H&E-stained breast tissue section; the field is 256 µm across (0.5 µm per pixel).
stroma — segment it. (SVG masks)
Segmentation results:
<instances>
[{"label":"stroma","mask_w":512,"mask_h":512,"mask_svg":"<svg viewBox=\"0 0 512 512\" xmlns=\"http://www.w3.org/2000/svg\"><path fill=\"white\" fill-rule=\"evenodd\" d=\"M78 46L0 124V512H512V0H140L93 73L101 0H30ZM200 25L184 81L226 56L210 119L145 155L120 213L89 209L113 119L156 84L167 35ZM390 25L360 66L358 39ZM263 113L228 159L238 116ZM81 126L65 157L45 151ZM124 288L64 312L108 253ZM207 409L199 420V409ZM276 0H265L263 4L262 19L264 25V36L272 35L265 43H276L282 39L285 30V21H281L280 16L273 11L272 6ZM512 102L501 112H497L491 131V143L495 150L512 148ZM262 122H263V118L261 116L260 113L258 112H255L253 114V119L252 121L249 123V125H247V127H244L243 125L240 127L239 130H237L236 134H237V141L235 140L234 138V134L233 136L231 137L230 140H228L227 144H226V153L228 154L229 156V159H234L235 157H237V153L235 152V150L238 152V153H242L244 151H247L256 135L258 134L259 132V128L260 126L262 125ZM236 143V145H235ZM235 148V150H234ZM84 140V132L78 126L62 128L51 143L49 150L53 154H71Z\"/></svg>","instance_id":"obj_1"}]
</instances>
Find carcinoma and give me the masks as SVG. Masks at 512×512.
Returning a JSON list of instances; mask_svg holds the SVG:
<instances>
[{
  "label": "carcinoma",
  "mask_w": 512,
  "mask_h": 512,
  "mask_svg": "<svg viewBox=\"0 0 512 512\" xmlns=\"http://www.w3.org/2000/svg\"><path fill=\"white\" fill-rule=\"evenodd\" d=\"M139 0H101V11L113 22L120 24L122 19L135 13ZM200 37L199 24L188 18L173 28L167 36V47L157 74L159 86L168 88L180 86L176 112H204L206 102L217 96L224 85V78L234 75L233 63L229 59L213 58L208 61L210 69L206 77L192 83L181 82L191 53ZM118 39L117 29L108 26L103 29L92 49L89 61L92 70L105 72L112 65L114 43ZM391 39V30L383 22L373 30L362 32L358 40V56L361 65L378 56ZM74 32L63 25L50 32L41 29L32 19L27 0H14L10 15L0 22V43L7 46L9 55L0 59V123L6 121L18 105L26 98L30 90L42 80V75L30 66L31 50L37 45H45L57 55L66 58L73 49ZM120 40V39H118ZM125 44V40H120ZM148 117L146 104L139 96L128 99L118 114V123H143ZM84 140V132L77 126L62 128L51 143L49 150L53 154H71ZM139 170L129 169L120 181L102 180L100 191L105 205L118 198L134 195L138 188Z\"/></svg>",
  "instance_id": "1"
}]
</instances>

-------------------------

**What to work on**.
Using the entries above, find all lines with "label". Copy them.

**Response**.
[{"label":"stroma","mask_w":512,"mask_h":512,"mask_svg":"<svg viewBox=\"0 0 512 512\" xmlns=\"http://www.w3.org/2000/svg\"><path fill=\"white\" fill-rule=\"evenodd\" d=\"M78 46L0 124V512H512V0H140L93 73L101 0H30ZM200 25L184 81L226 56L210 119L145 155L120 213L89 209L113 119L156 84L167 35ZM390 25L360 66L358 39ZM263 113L228 159L238 116ZM81 126L65 157L45 151ZM124 288L64 312L108 253ZM207 409L199 420V409ZM276 0H265L263 4L262 19L264 25V36L272 35L265 43H276L282 39L285 30V21H281L280 16L273 11L272 6ZM512 102L501 112H497L491 131V143L495 150L512 148ZM262 122H263V118L261 116L260 113L258 112H255L253 114V119L252 121L249 123V125H247V127H244L243 125L240 127L239 130H237L236 134H237V141L235 140L234 138V134L233 136L231 137L230 140H228L227 144H226V153L228 154L229 156V159H234L235 157H237V153L235 152V150L238 152V153H242L244 151H247L256 135L258 134L259 132V128L260 126L262 125ZM236 143V145H235ZM235 148V150H234ZM84 140V132L78 126L62 128L51 143L49 150L53 154H71Z\"/></svg>","instance_id":"obj_1"}]
  "label": "carcinoma",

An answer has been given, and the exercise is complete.